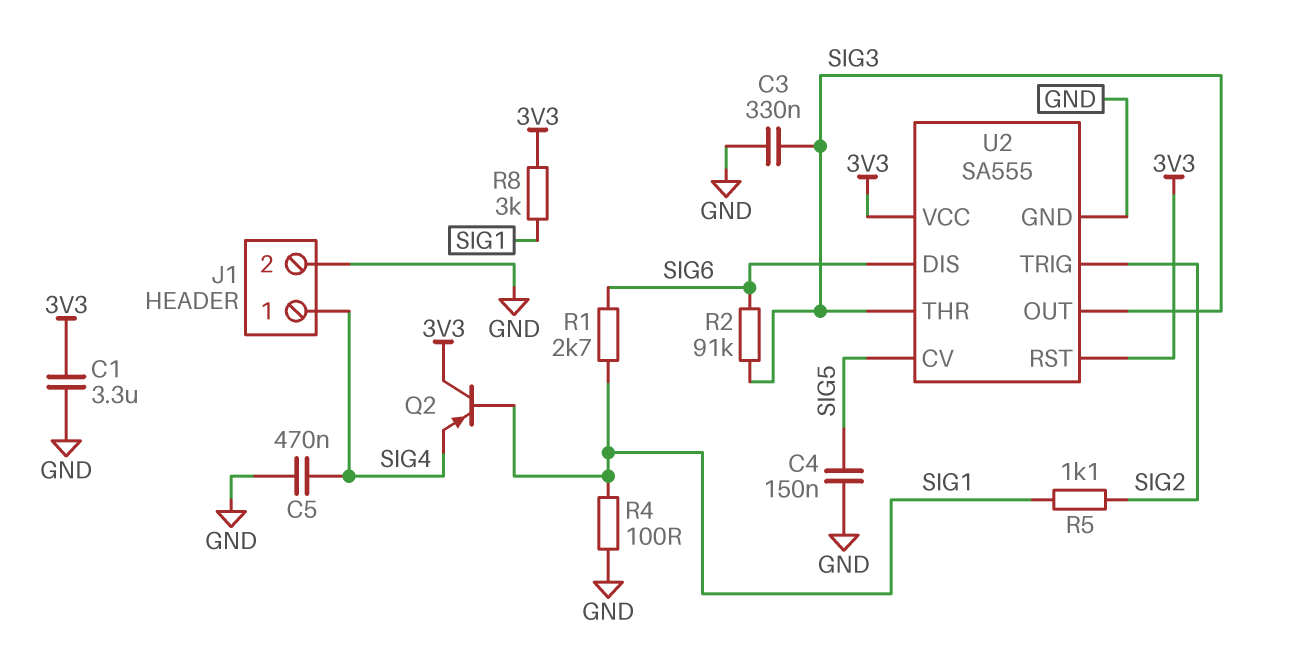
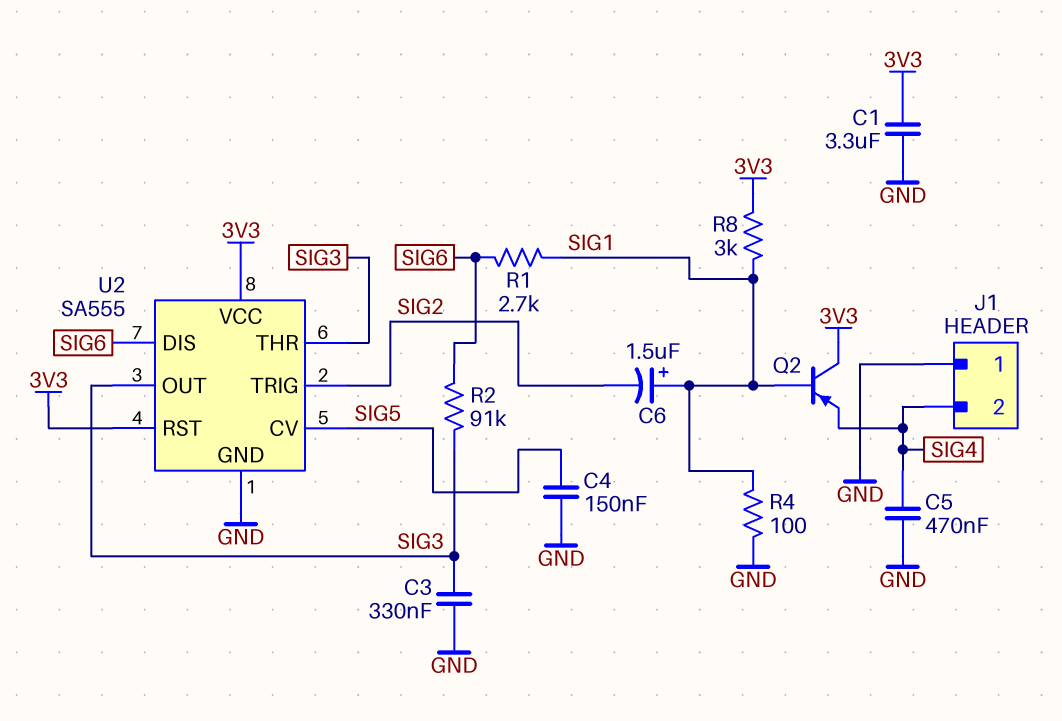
C6: none -> 1.5uF (plus SIG1, minus SIG2)
J1 pin 1: SIG4 -> GND
J1 pin 2: GND -> SIG4
R5: 1.1k (SIG1, SIG2) -> none

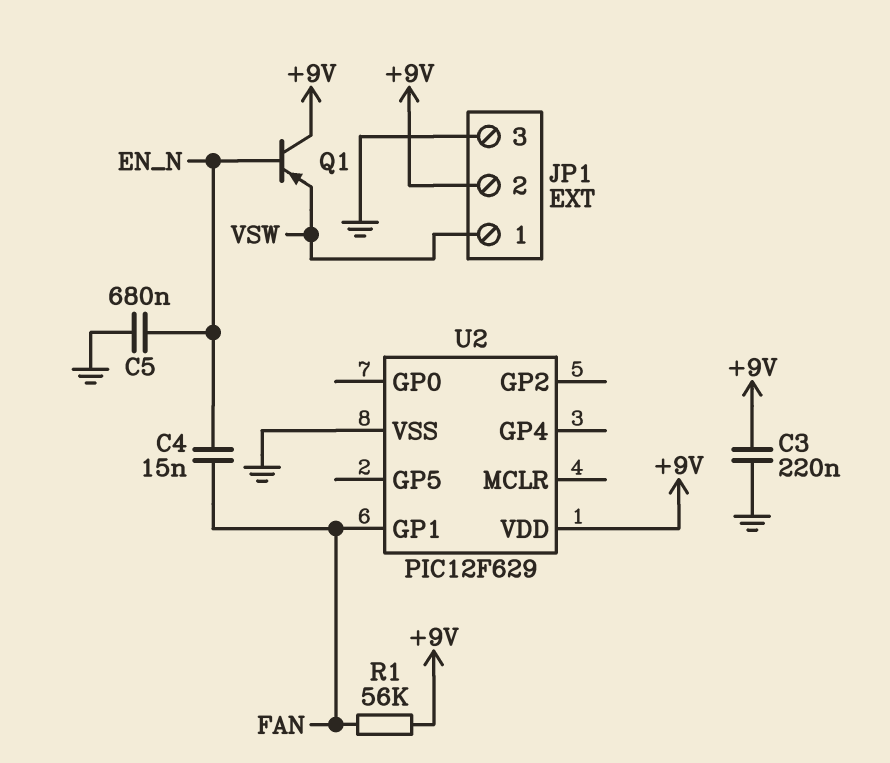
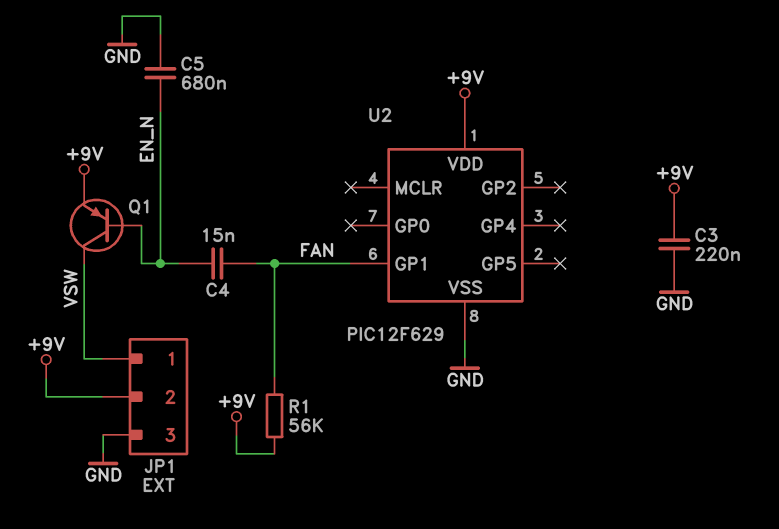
Q1: PNP (B EN_N, C +9V, E VSW) -> PNP (B EN_N, C VSW, E +9V)

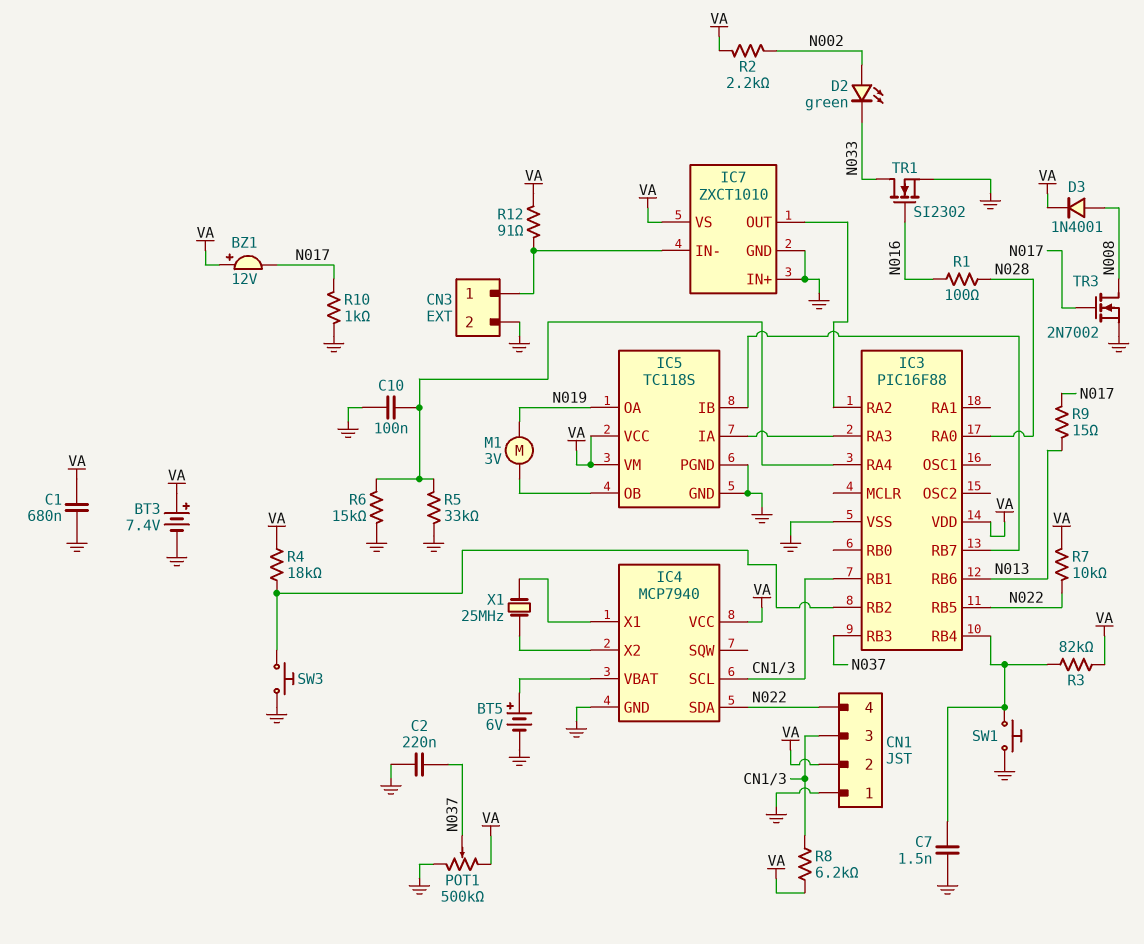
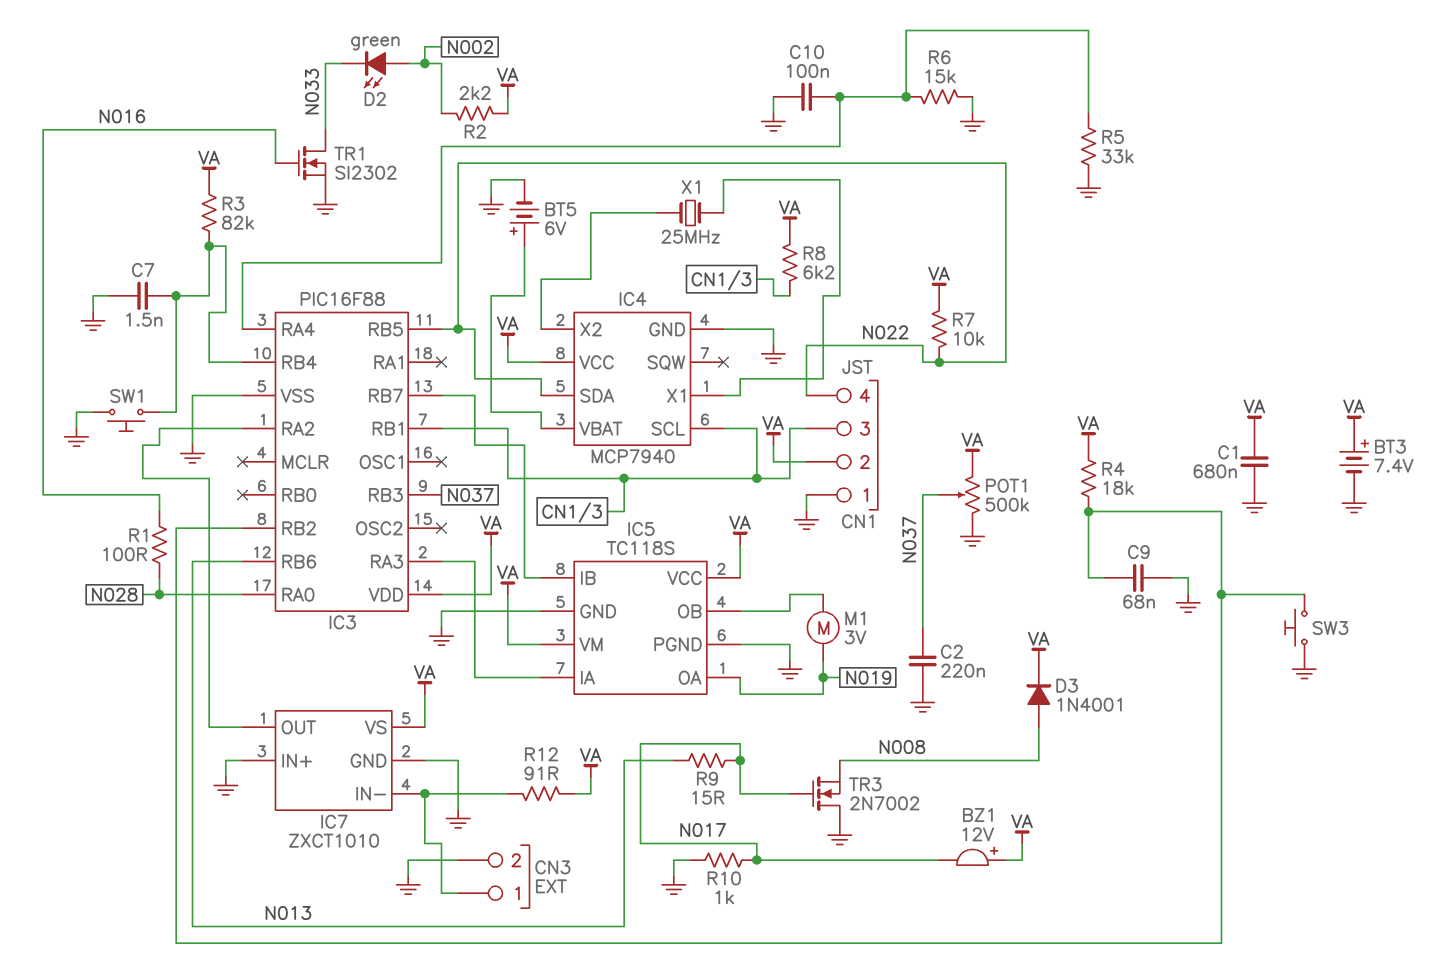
C9: none -> 68nF (GND, IC3/RB2)
TR3: NMOS 2N7002 (G N017, D N008, S GND) -> NMOS 2N7002 (G N017, D GND, S N008)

+-------+

Problem => Please give back the data above word for word, with no pictures included.

Your solution =>
C6: none -> 1.5uF (plus SIG1, minus SIG2)
J1 pin 1: SIG4 -> GND
J1 pin 2: GND -> SIG4
R5: 1.1k (SIG1, SIG2) -> none

Q1: PNP (B EN_N, C +9V, E VSW) -> PNP (B EN_N, C VSW, E +9V)

C9: none -> 68nF (GND, IC3/RB2)
TR3: NMOS 2N7002 (G N017, D N008, S GND) -> NMOS 2N7002 (G N017, D GND, S N008)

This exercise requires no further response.